## EXCERPTED RECORDS
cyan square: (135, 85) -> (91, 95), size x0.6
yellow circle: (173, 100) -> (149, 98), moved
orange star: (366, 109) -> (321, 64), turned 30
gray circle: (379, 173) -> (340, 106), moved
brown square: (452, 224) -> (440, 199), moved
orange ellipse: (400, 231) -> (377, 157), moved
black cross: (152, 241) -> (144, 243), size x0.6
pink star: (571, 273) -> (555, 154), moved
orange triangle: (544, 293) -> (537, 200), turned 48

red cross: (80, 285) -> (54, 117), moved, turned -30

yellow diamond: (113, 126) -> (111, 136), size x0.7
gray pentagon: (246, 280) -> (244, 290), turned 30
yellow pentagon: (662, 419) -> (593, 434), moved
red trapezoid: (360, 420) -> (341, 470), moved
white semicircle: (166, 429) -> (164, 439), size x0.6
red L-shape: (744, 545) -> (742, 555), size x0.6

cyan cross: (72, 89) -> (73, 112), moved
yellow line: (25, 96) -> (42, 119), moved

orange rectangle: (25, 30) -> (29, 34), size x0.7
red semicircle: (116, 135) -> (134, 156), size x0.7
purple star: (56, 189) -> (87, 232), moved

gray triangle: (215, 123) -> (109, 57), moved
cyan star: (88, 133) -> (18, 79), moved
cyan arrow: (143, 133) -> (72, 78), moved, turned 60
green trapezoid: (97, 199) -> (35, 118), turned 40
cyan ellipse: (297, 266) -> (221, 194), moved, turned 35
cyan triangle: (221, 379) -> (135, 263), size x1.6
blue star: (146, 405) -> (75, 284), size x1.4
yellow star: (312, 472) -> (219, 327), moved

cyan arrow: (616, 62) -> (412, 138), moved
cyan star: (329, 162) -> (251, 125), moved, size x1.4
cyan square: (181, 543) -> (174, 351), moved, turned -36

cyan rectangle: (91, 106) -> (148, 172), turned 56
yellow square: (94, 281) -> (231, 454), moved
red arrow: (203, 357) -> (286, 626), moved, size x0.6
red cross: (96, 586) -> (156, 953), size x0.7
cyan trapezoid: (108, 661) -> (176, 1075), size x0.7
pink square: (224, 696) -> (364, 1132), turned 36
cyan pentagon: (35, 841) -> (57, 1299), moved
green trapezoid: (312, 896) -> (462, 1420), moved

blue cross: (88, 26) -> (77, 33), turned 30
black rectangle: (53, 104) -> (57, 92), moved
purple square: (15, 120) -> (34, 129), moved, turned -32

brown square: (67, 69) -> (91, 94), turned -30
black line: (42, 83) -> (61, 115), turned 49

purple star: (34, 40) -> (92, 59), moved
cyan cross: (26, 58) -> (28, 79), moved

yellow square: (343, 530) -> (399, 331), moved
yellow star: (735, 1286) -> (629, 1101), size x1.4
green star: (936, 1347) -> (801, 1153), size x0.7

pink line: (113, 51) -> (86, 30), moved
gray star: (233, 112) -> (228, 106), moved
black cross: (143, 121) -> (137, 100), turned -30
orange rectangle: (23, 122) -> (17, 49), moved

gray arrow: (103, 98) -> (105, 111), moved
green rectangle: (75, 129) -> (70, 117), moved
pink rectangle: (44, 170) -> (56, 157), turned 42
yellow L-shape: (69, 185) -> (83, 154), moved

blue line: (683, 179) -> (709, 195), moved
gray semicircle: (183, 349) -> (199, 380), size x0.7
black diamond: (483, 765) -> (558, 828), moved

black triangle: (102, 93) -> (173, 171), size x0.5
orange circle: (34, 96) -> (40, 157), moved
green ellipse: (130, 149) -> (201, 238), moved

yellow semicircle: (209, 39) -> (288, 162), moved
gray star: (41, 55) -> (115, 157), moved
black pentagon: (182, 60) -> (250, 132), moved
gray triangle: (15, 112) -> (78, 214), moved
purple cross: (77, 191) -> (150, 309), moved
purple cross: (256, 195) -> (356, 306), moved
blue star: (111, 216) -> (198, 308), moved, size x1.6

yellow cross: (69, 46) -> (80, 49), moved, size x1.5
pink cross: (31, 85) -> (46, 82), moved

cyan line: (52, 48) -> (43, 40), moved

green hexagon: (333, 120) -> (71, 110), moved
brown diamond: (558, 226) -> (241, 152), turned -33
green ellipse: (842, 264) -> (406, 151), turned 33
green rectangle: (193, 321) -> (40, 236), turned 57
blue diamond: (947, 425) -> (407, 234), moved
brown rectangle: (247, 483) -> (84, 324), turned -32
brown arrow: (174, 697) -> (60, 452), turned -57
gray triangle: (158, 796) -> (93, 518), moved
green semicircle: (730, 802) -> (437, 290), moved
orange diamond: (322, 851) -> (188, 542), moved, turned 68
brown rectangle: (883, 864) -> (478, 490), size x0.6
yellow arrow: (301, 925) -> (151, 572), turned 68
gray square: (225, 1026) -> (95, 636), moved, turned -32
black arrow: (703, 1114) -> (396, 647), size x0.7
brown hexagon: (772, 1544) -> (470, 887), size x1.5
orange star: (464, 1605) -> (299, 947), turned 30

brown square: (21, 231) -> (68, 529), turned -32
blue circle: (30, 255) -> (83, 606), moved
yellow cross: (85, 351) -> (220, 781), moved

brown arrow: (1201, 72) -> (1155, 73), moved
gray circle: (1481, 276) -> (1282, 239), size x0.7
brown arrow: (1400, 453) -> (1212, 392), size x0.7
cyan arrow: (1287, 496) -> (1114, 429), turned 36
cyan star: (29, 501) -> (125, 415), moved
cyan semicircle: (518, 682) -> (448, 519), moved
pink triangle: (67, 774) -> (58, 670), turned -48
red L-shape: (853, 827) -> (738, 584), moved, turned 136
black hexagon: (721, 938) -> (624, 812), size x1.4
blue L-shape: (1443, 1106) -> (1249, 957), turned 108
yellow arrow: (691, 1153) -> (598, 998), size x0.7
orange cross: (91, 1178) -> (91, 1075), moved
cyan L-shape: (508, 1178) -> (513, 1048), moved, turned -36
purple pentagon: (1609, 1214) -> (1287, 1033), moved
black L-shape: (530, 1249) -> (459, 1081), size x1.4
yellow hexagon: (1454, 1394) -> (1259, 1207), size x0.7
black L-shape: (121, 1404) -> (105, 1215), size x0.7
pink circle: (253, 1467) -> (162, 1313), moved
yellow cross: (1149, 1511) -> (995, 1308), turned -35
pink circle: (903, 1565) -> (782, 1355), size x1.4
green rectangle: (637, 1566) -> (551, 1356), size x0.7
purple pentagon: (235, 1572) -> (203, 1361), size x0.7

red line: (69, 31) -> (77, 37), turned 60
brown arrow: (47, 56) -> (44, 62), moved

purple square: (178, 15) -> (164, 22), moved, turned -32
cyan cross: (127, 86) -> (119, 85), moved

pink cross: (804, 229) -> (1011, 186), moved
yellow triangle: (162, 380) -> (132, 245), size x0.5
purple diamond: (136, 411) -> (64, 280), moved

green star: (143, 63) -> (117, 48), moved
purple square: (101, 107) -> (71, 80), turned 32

## DIRECTIONS FOR THIS TASK
Of the lines in the listing above, count those containing the word "orange", and state the count alone.

## YOUR RESPONSE
9